→ **RECORDS FOR PROCESSING**
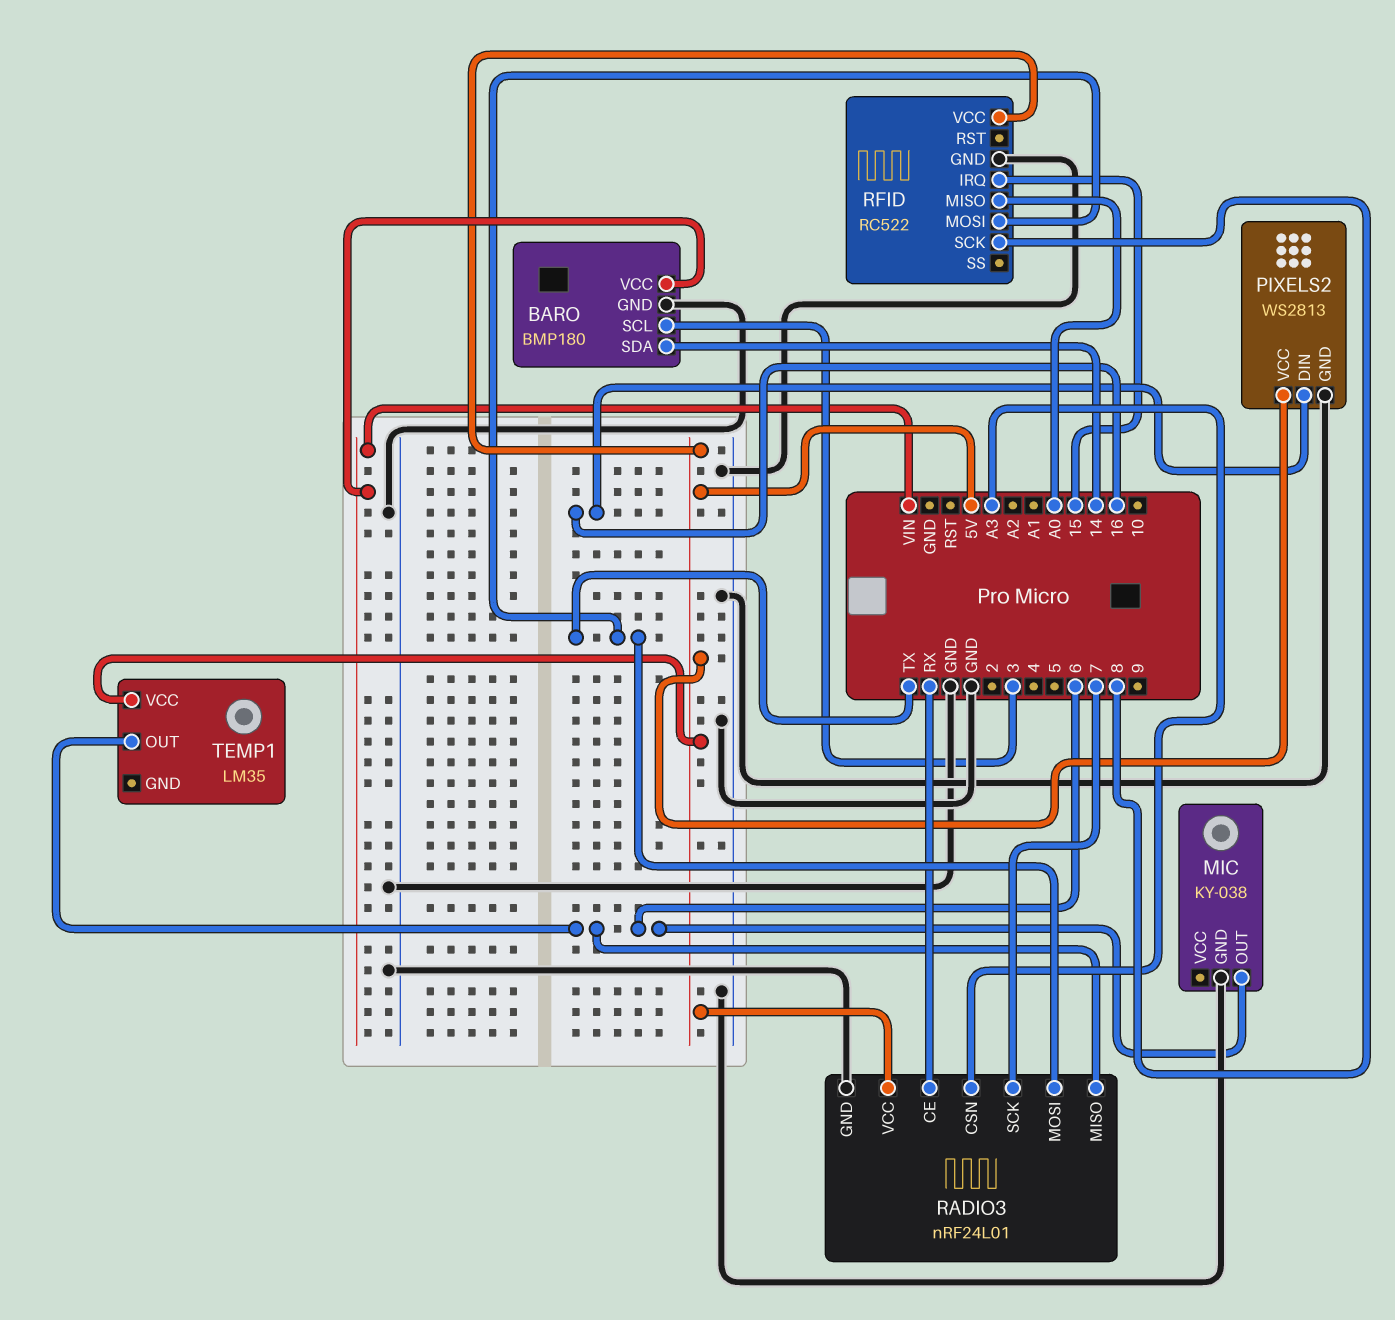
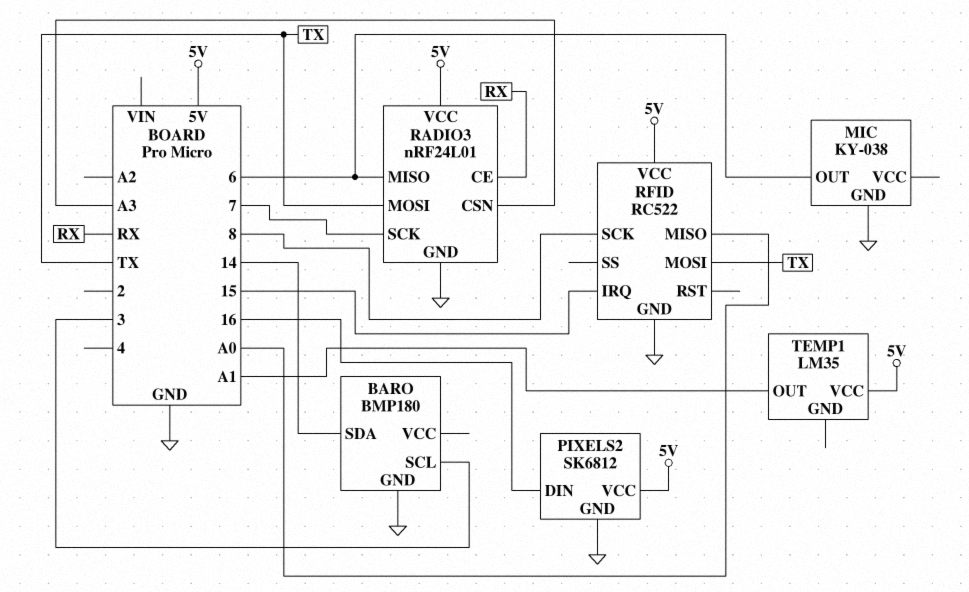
BARO pin VCC: VIN -> none
PIXELS2: WS2813 -> SK6812
TEMP1 pin OUT: 6 -> A1

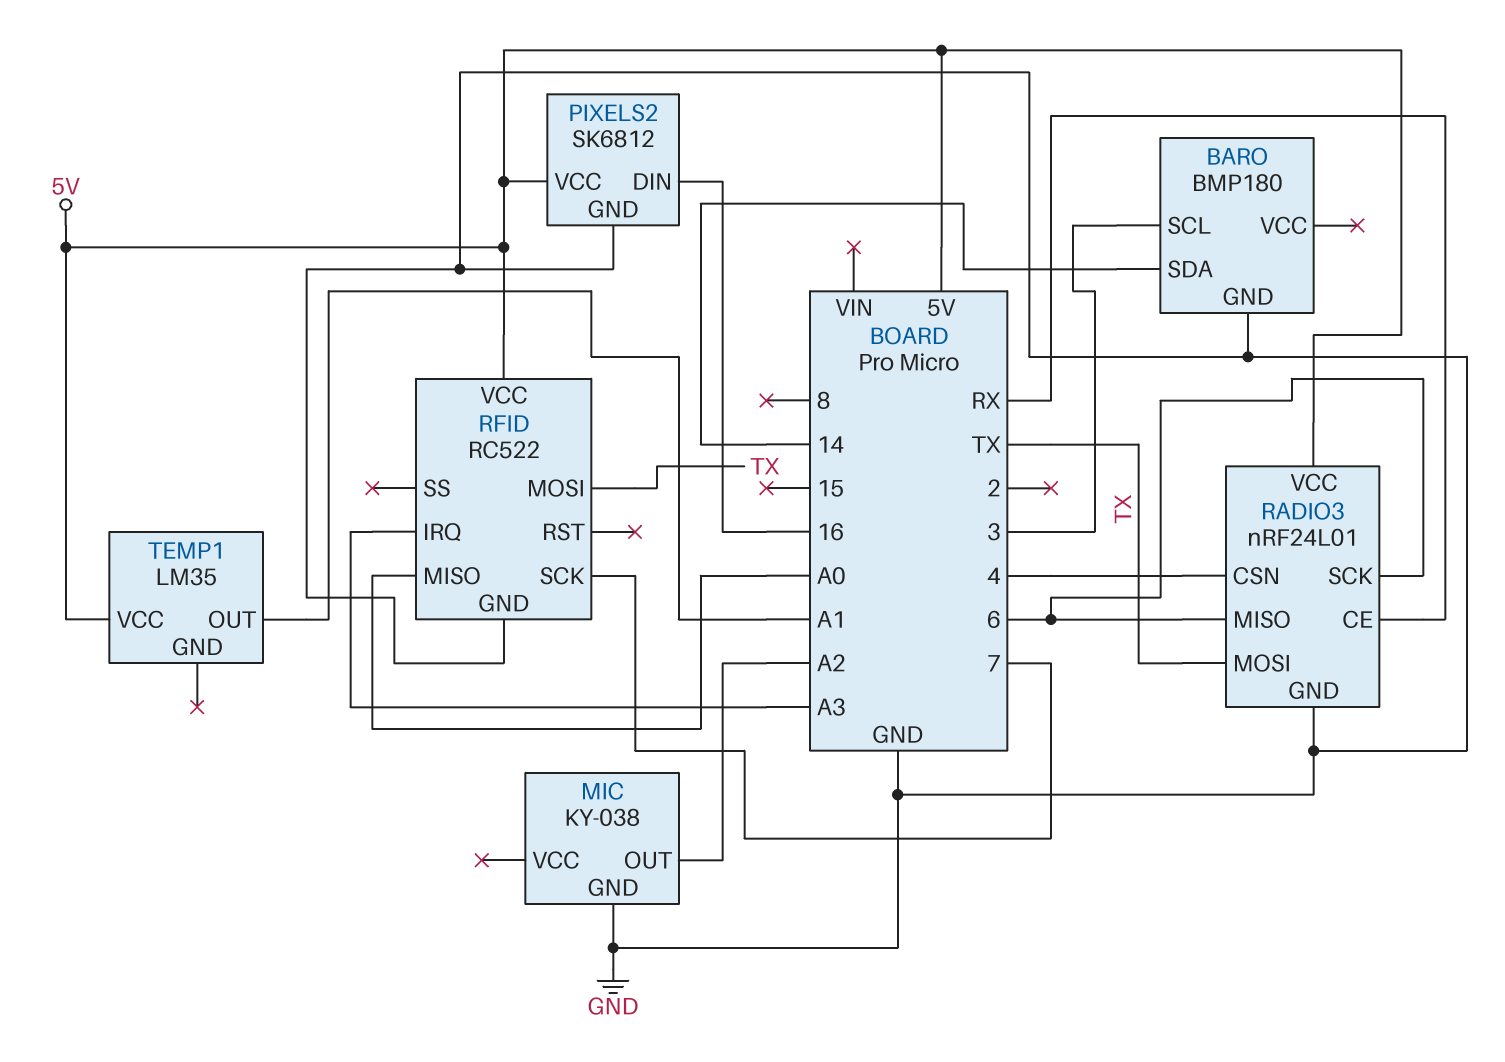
MIC pin OUT: 6 -> A2
RADIO3 pin CSN: A3 -> 4
RADIO3 pin SCK: 7 -> 6
RFID pin IRQ: 15 -> A3
RFID pin SCK: 8 -> 7

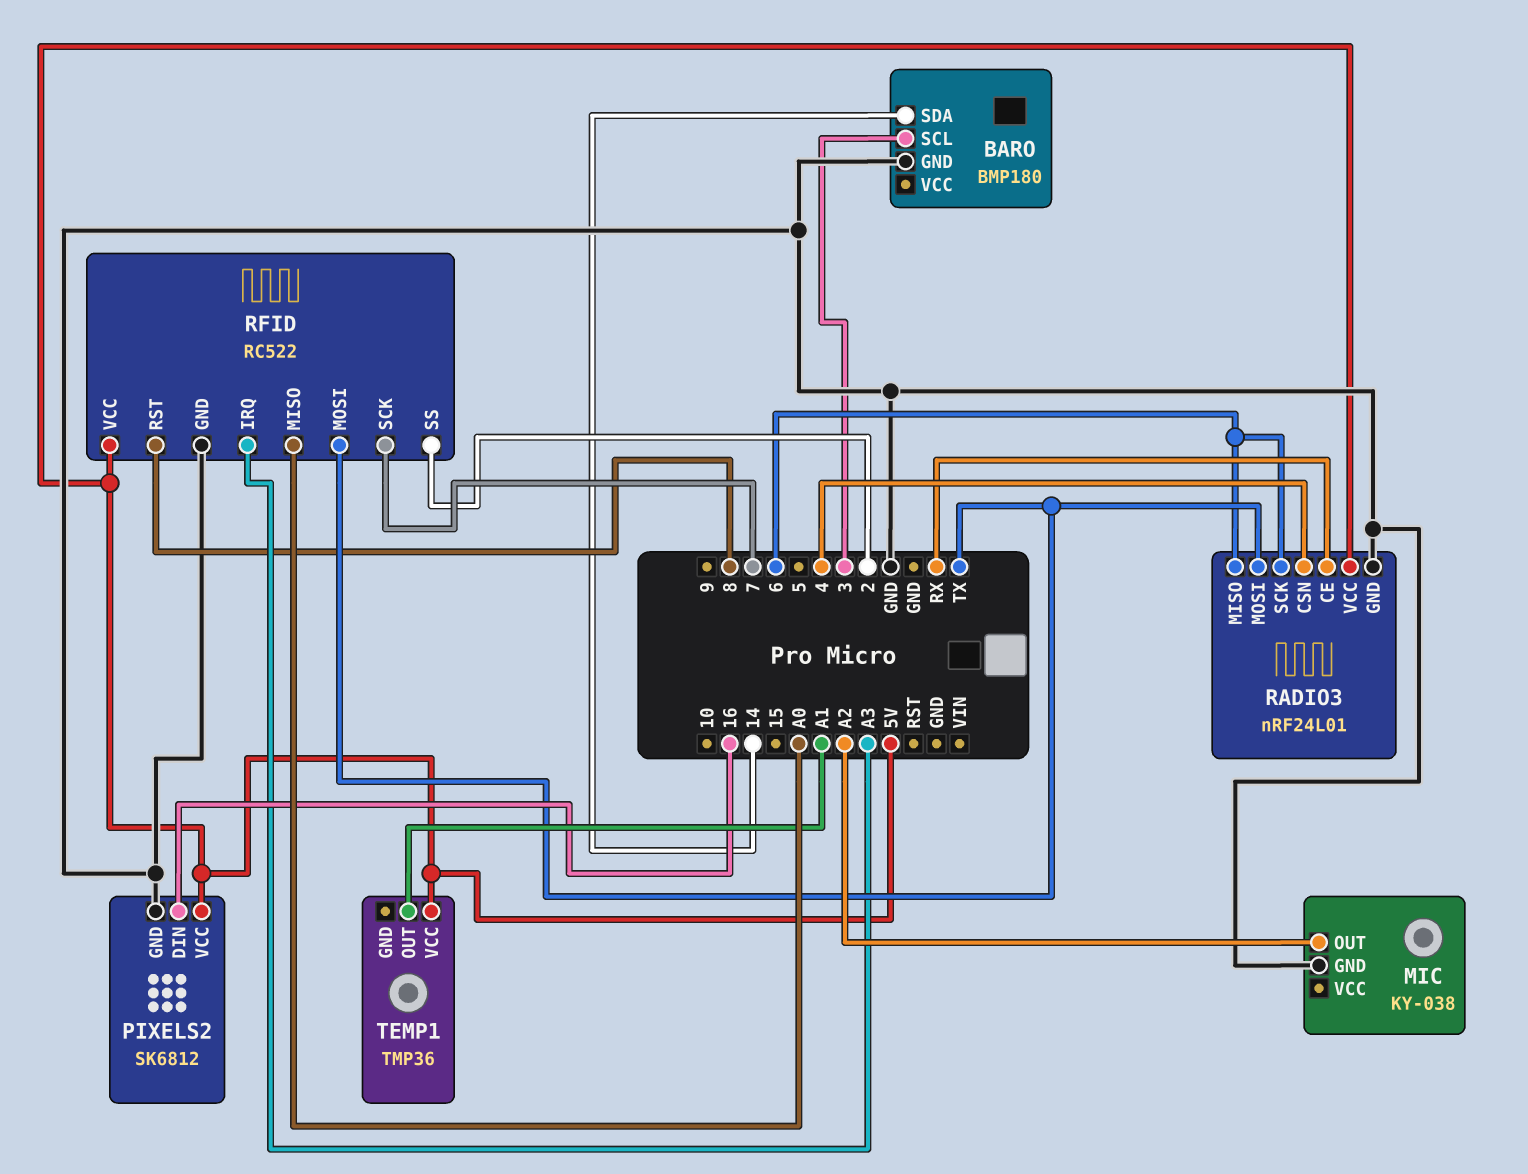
RFID pin RST: none -> 8
RFID pin SS: none -> 2
TEMP1: LM35 -> TMP36

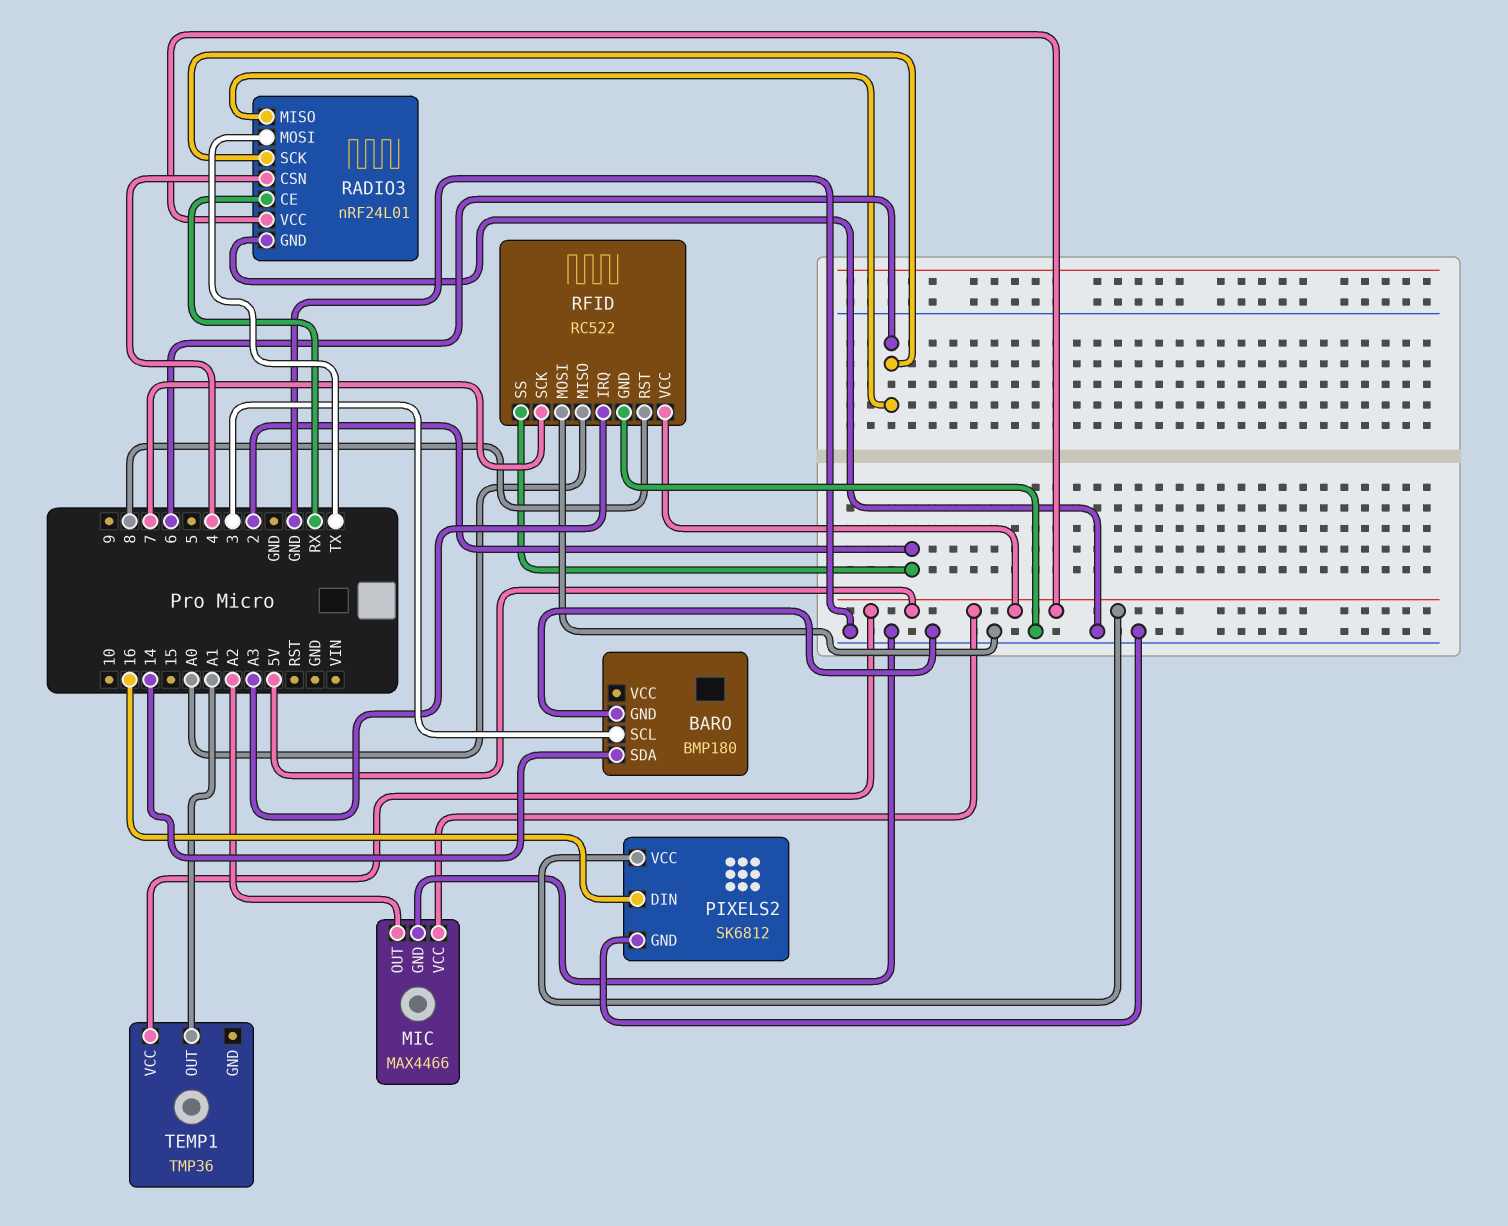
MIC: KY-038 -> MAX4466
MIC pin VCC: none -> 5V
RFID pin MOSI: TX -> GND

→ **ASSIGNED TASK**
From the first line of the material to the last, retype everything exactly except the images.

→ **TASK SOLUTION**
BARO pin VCC: VIN -> none
PIXELS2: WS2813 -> SK6812
TEMP1 pin OUT: 6 -> A1

MIC pin OUT: 6 -> A2
RADIO3 pin CSN: A3 -> 4
RADIO3 pin SCK: 7 -> 6
RFID pin IRQ: 15 -> A3
RFID pin SCK: 8 -> 7

RFID pin RST: none -> 8
RFID pin SS: none -> 2
TEMP1: LM35 -> TMP36

MIC: KY-038 -> MAX4466
MIC pin VCC: none -> 5V
RFID pin MOSI: TX -> GND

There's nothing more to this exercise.